Task objective:
Output the full listing exactly as written, with no pictures in it.

Exercise data:
....
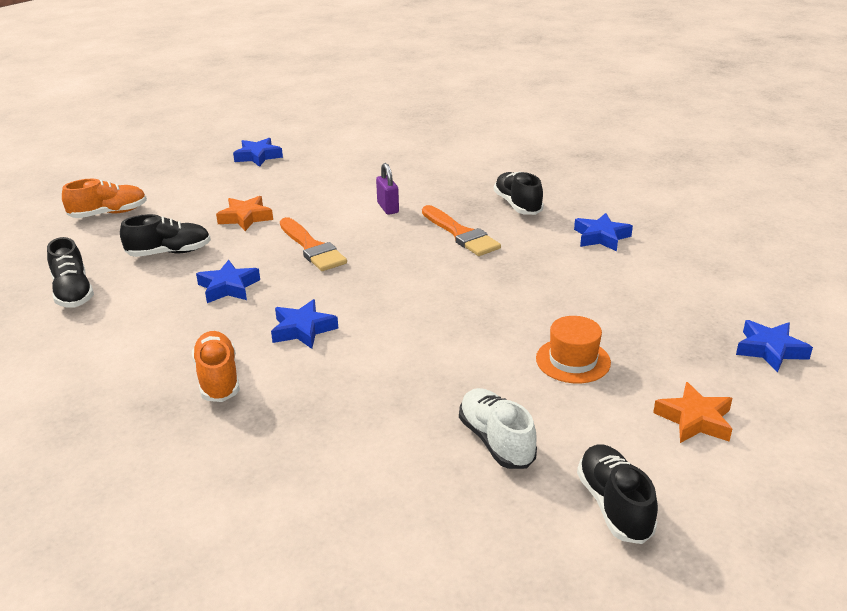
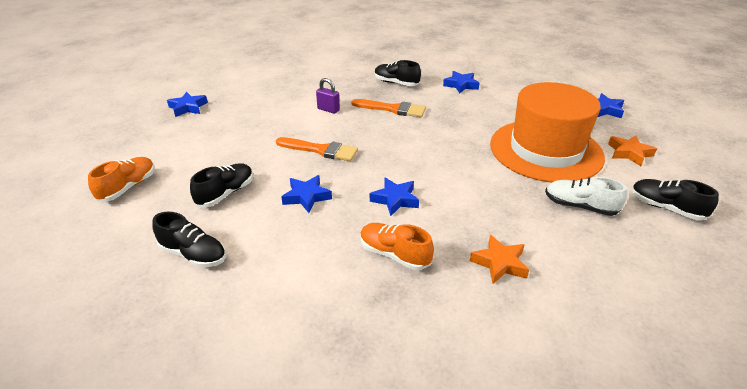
camera: 40 degrees left, 5 degrees up
(245, 218) = (245, 149): orange star -> orange star (499, 263)
(573, 360) = (545, 150): orange hat -> orange hat, size x2.45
....
Your response:
camera: 40 degrees left, 5 degrees up
(245, 218) = (245, 149): orange star -> orange star (499, 263)
(573, 360) = (545, 150): orange hat -> orange hat, size x2.45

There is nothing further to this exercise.